Leave out all lines before the one containing "white strawberry: 9 -> 5", and copy that line and all the rest below it exactly.
-----
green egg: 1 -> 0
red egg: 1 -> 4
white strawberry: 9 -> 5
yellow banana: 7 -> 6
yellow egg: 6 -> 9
-----
## Worked solution
white strawberry: 9 -> 5
yellow banana: 7 -> 6
yellow egg: 6 -> 9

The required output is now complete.